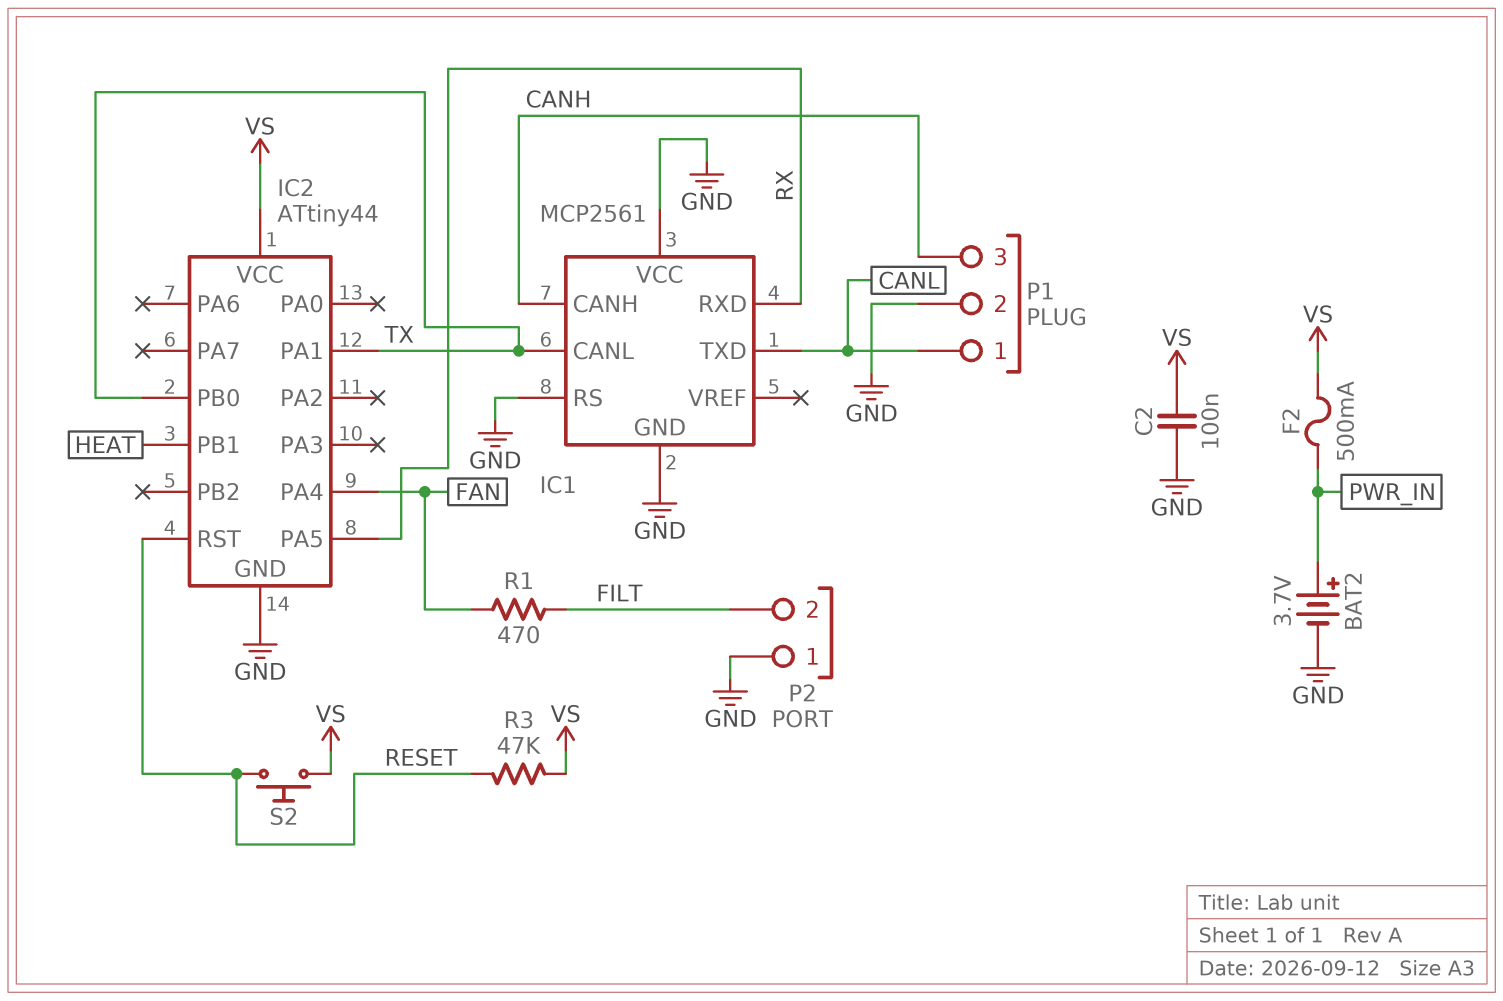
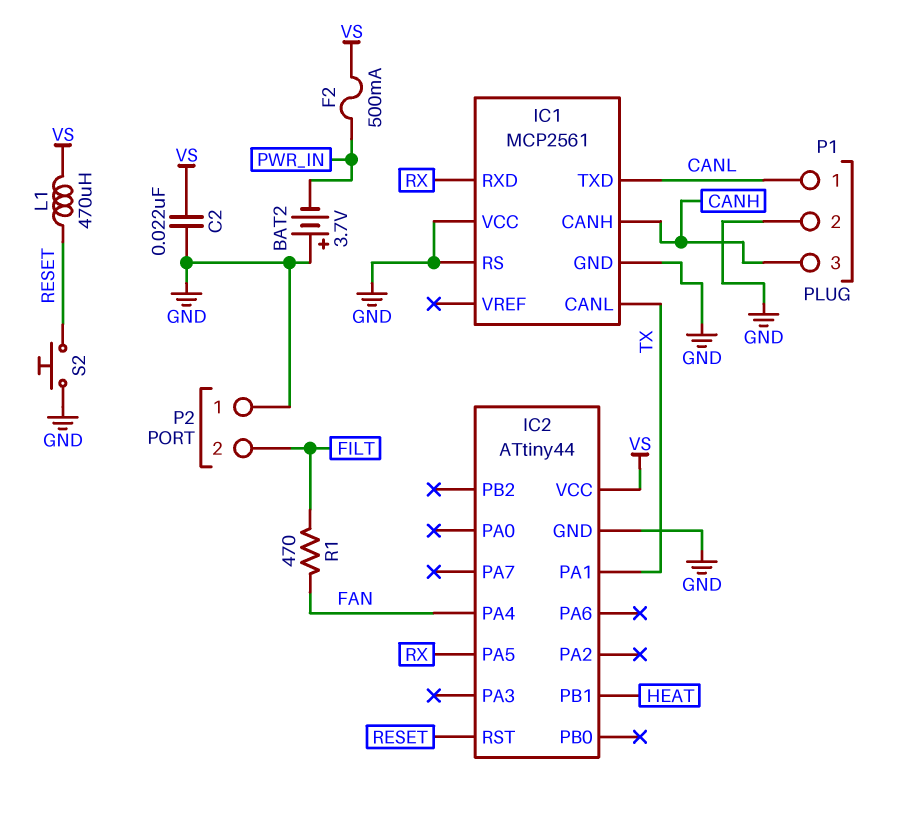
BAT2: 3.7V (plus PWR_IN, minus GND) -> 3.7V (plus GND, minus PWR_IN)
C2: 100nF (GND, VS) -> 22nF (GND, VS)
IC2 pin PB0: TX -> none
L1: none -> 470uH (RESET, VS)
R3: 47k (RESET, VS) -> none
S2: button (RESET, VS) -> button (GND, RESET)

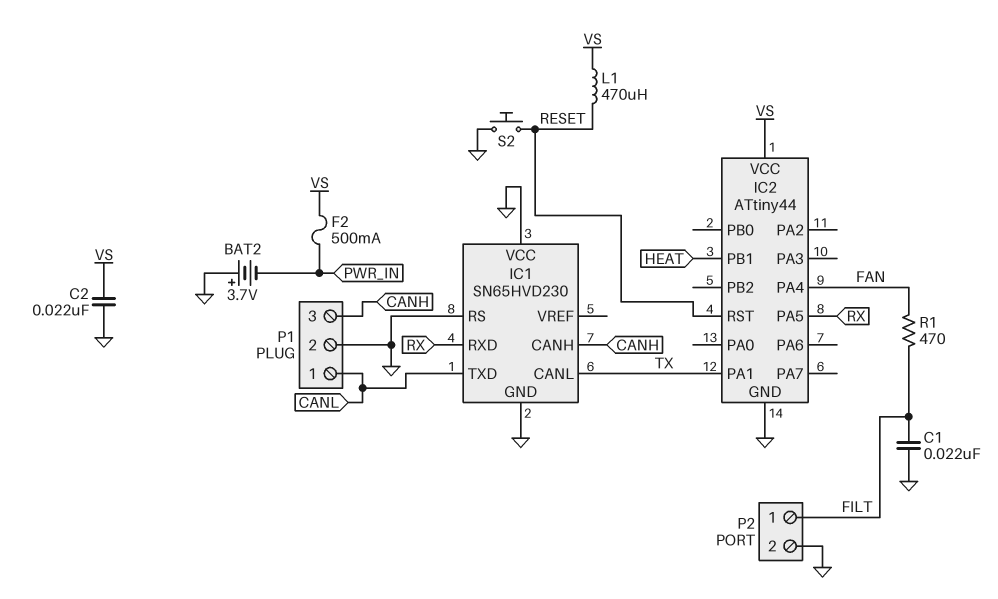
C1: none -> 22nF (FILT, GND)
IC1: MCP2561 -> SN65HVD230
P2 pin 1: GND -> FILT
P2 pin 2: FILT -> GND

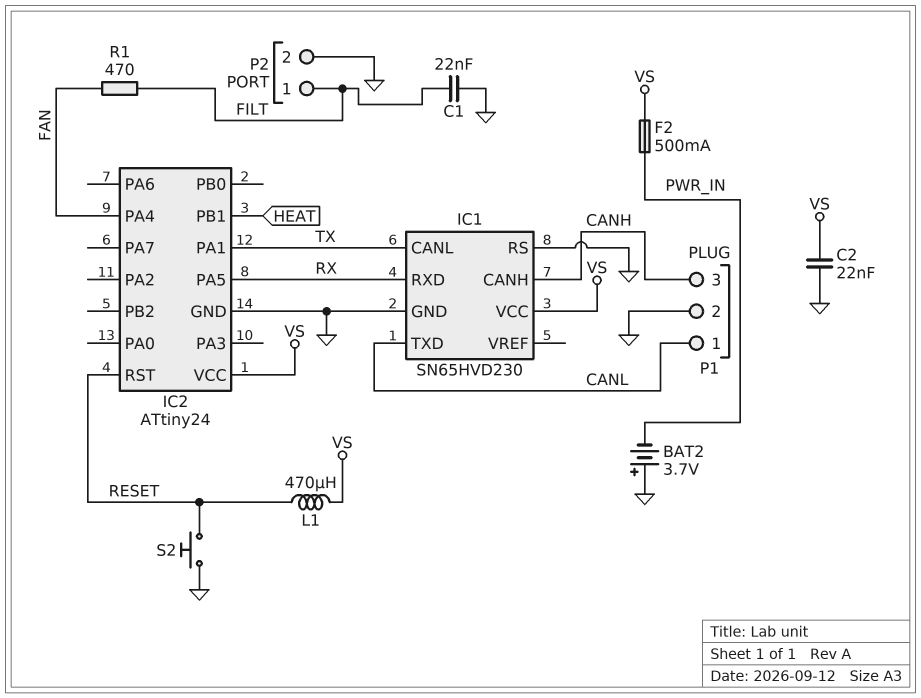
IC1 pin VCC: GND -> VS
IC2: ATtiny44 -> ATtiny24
● ● ● ● ●
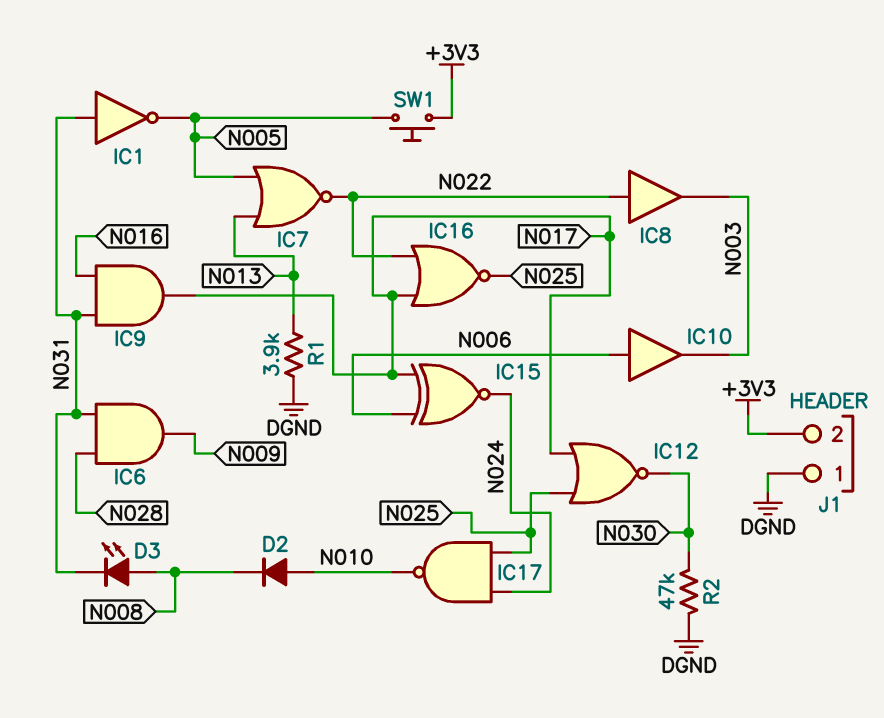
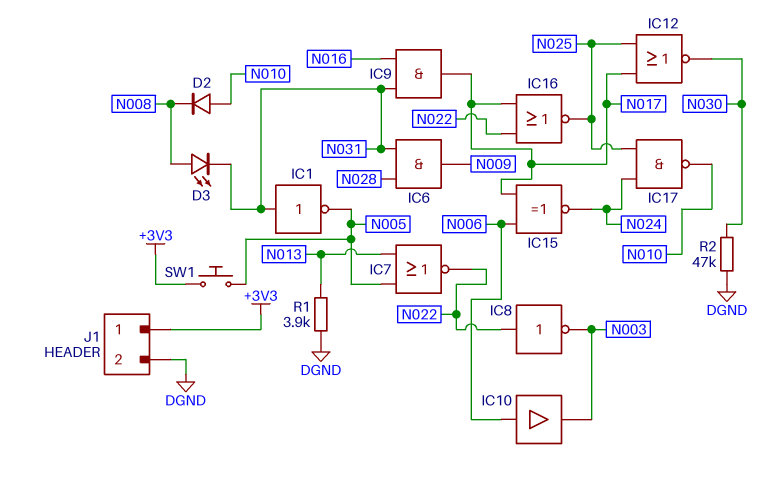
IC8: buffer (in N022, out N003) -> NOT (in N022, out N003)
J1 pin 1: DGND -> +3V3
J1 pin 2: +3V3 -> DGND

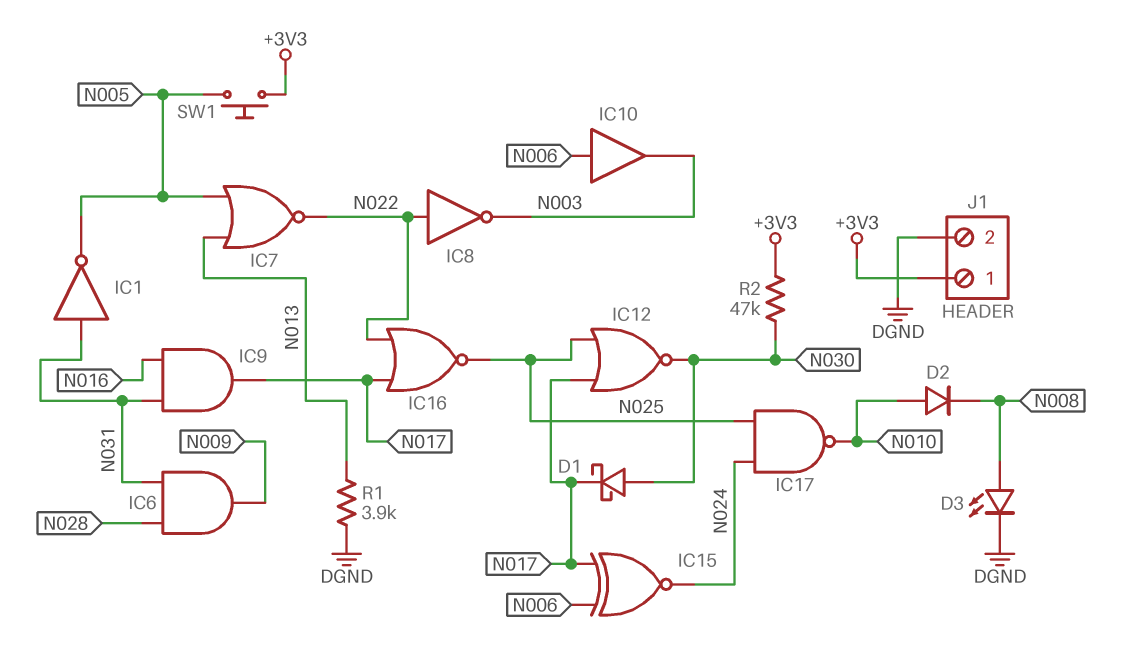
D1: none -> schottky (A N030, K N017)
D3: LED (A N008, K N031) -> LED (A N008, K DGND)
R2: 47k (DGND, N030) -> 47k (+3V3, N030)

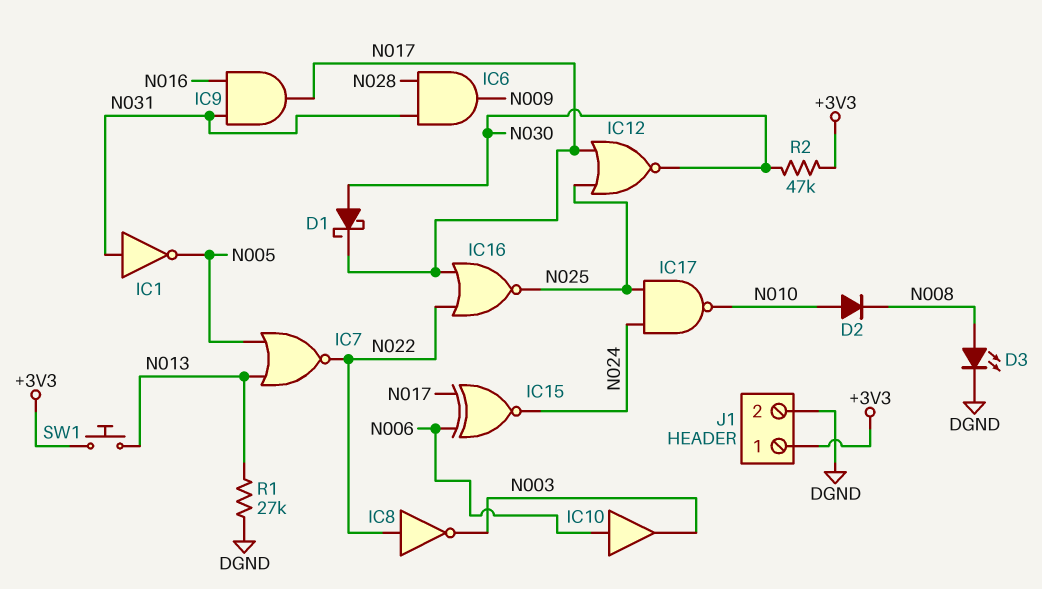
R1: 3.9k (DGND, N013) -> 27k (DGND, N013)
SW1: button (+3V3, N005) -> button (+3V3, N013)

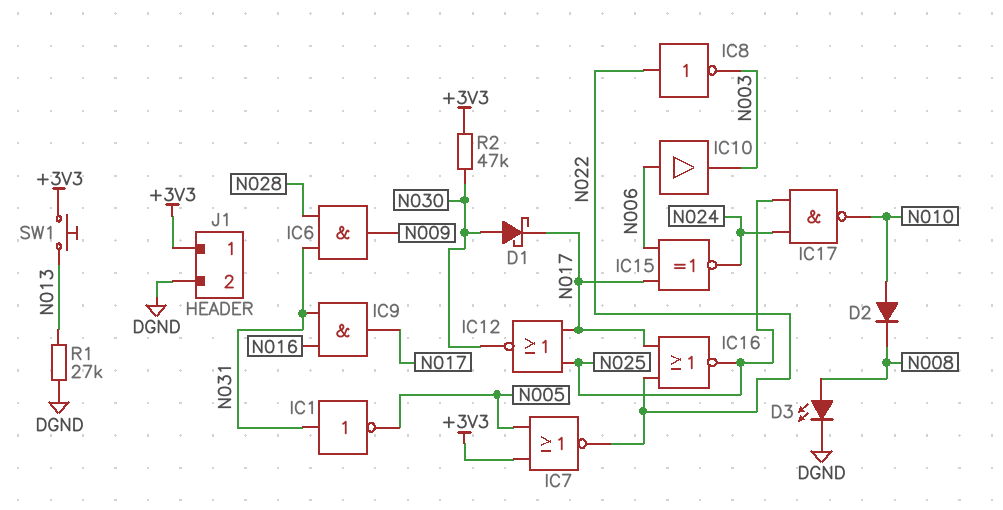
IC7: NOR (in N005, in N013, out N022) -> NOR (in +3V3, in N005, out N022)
● ● ● ● ●
The output is the stretch above from the line with "IC1: MCP2561 -> SN65HVD230" through the line with "IC2: ATtiny44 -> ATtiny24", copied word for word with both ends kept and every picture dropped.

IC1: MCP2561 -> SN65HVD230
P2 pin 1: GND -> FILT
P2 pin 2: FILT -> GND

IC1 pin VCC: GND -> VS
IC2: ATtiny44 -> ATtiny24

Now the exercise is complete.